● **Graphic revision entries**
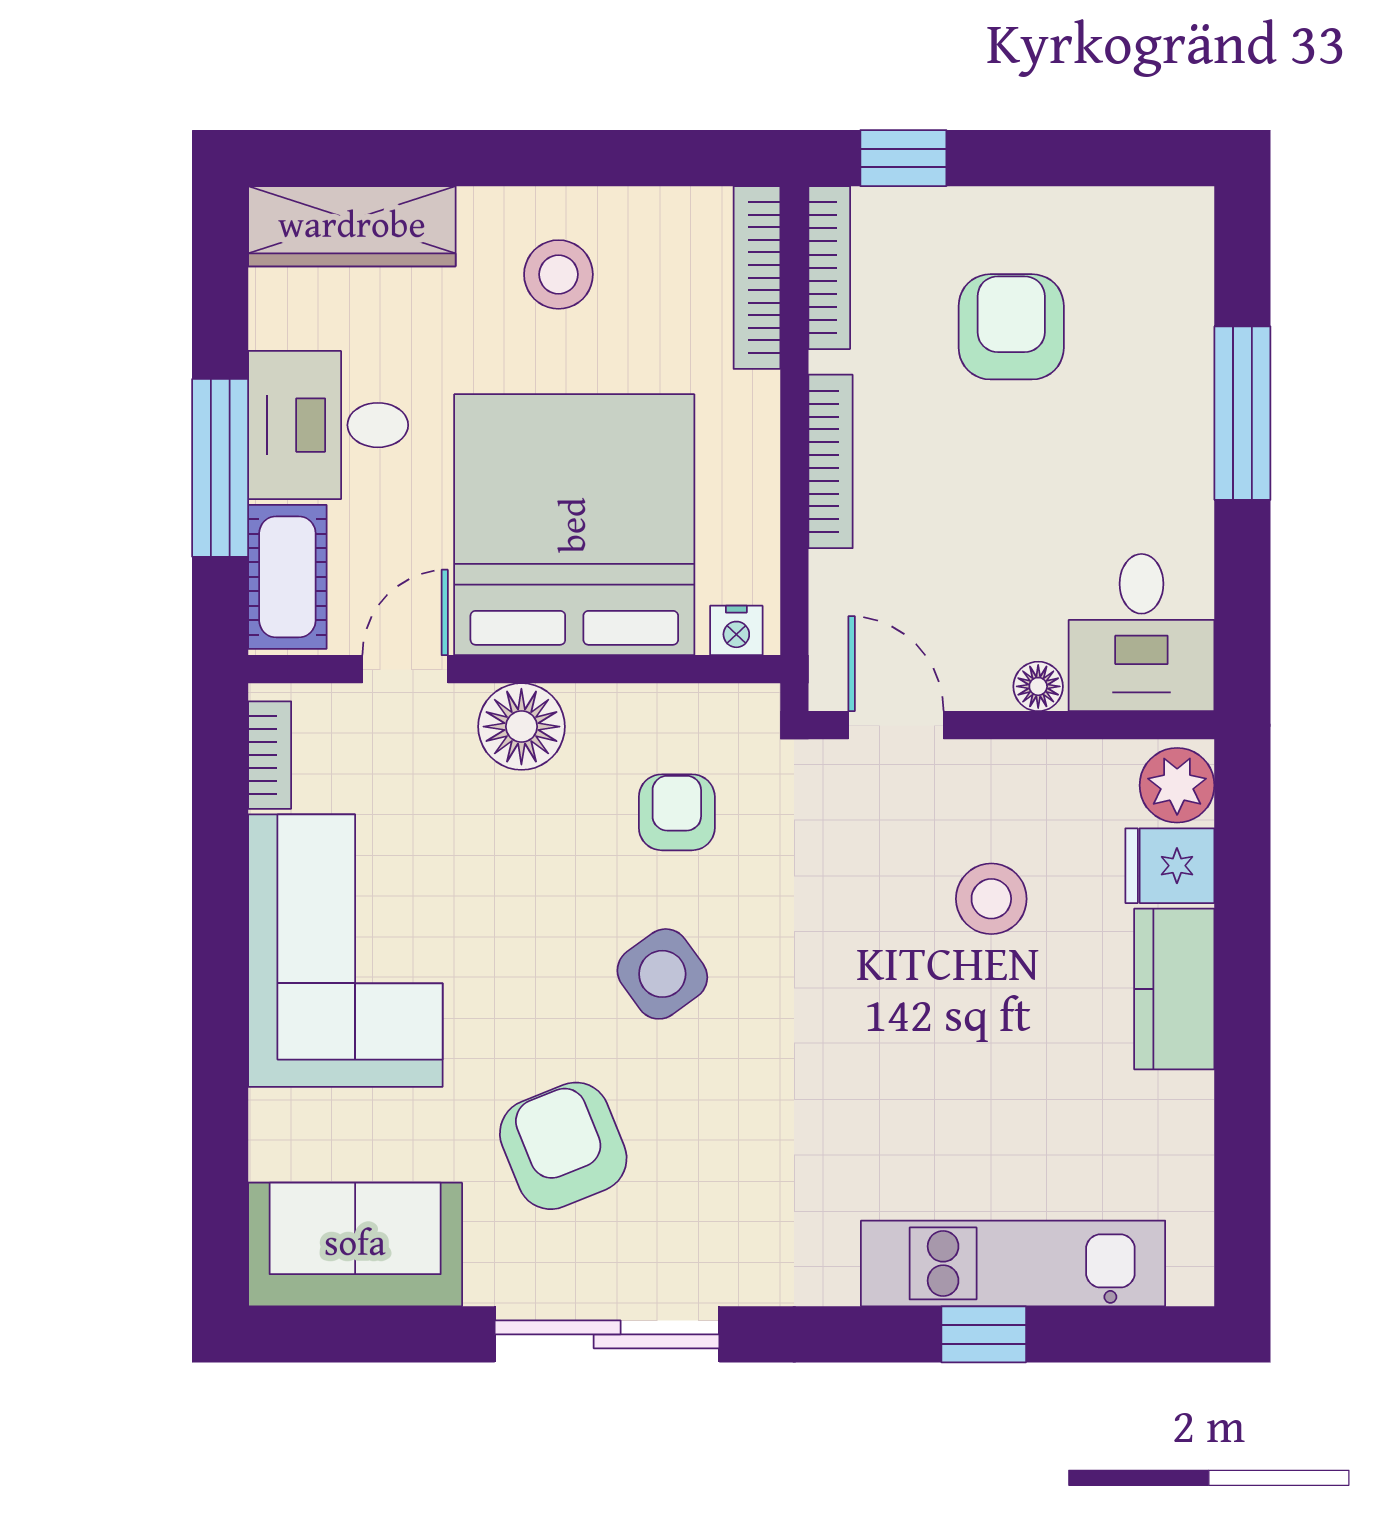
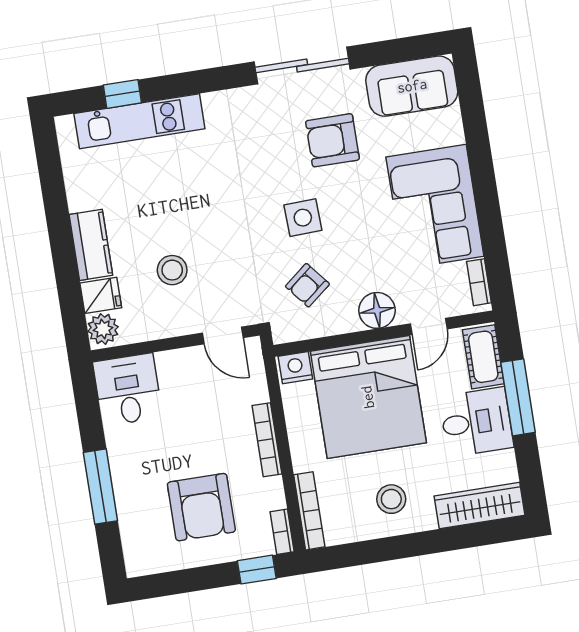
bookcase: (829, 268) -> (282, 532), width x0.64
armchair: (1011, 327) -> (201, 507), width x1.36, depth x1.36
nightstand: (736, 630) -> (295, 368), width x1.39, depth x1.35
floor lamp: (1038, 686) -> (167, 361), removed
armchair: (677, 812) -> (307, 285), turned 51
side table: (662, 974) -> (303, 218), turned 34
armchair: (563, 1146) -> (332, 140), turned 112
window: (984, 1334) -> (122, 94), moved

● **ABOUT THIS EXERCISE**
Write only the number of lines in the data where the string "depth" can be found.

● **ANSWER AREA**
2